▶ [Task instructions] Through the line with "[(393,43),(360,42),(359,58),(371,59),(370,78),(391,79),(393,43)]" and starting from the first line, return the records below word for word, with pictures left out.

▶ [Entries provided]
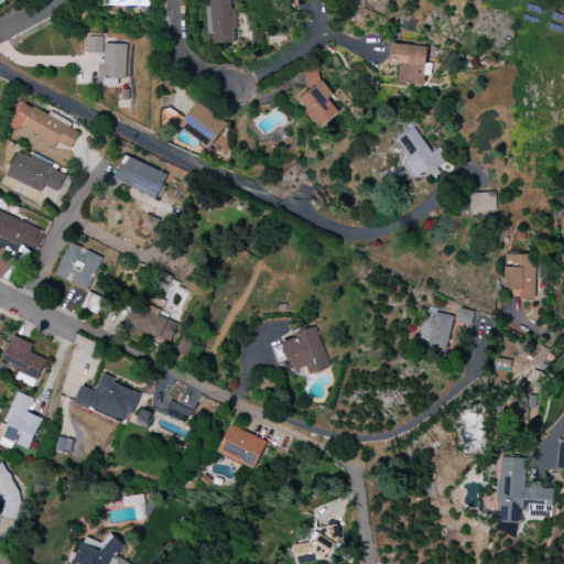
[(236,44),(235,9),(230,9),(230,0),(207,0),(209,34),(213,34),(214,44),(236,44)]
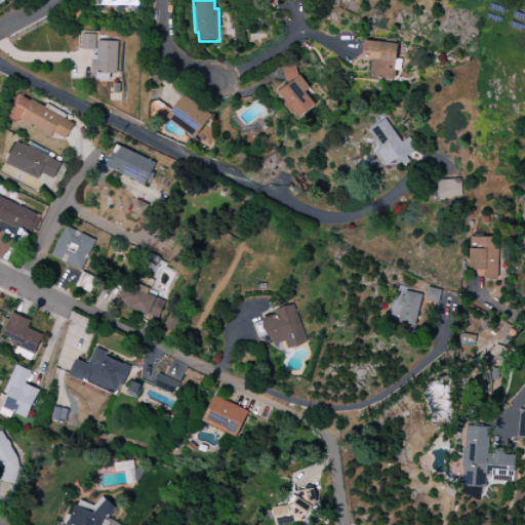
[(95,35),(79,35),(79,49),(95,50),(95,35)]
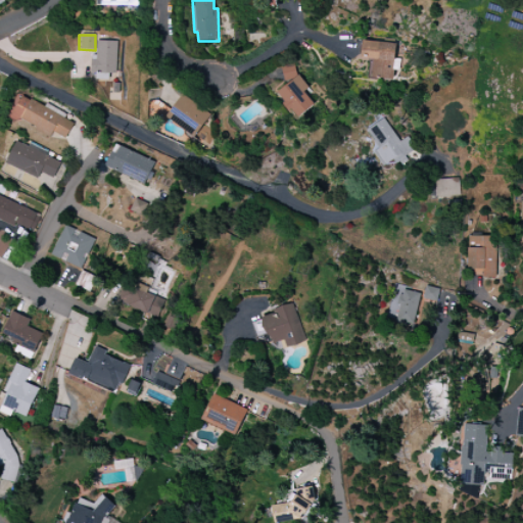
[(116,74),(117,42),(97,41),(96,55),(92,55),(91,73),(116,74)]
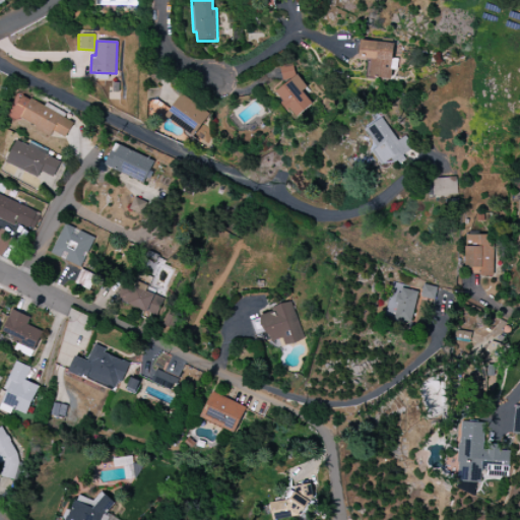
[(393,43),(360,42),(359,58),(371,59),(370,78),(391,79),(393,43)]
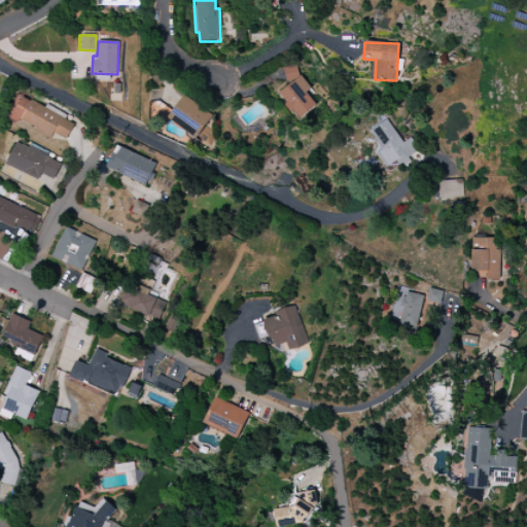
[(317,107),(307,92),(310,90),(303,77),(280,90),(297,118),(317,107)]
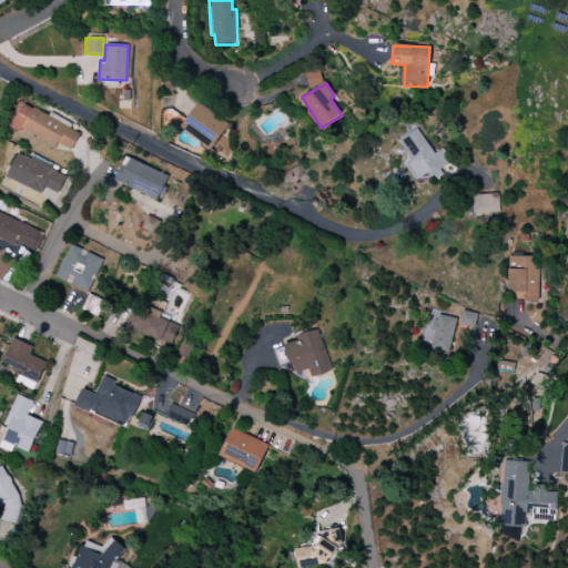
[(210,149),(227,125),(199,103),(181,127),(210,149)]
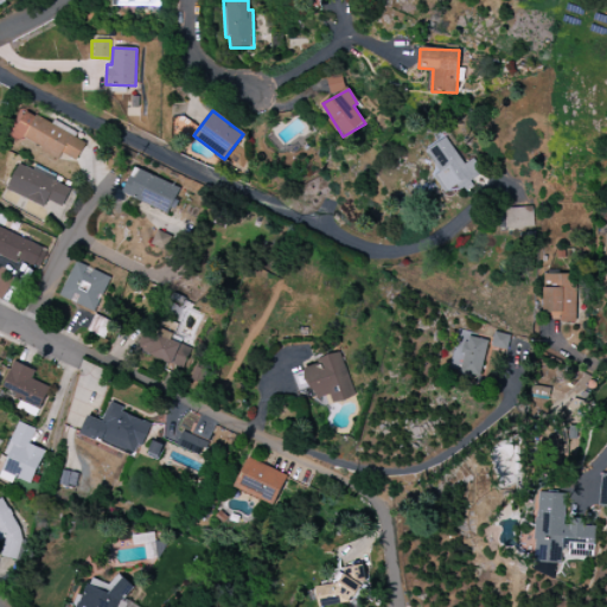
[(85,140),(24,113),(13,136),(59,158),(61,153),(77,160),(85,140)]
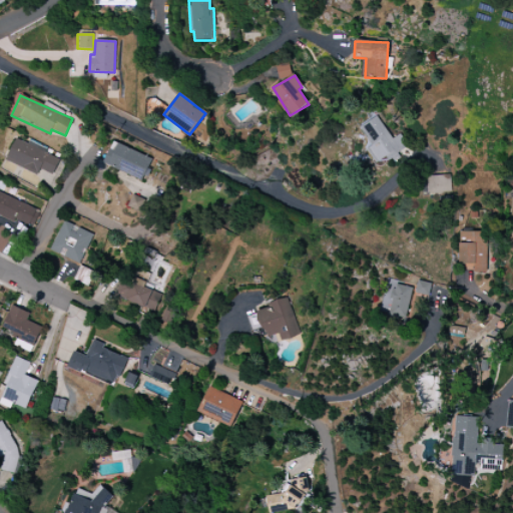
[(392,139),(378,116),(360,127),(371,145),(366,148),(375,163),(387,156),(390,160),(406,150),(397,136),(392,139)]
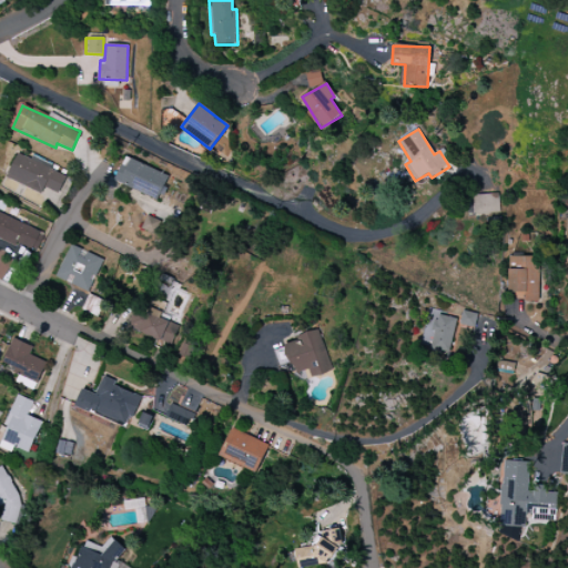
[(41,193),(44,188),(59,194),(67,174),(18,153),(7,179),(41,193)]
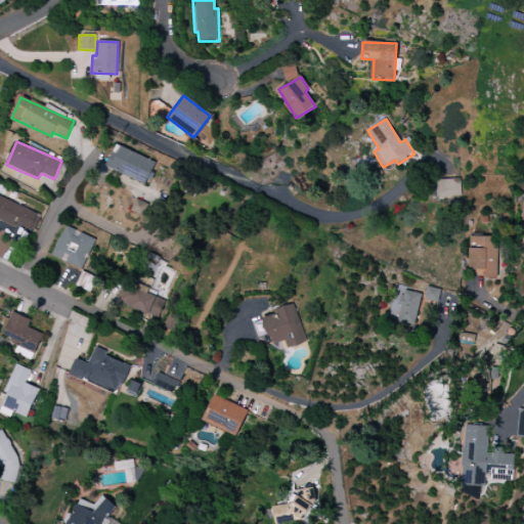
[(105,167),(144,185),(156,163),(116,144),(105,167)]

▶ [Answer area]
[(236,44),(235,9),(230,9),(230,0),(207,0),(209,34),(213,34),(214,44),(236,44)]
[(95,35),(79,35),(79,49),(95,50),(95,35)]
[(116,74),(117,42),(97,41),(96,55),(92,55),(91,73),(116,74)]
[(393,43),(360,42),(359,58),(371,59),(370,78),(391,79),(393,43)]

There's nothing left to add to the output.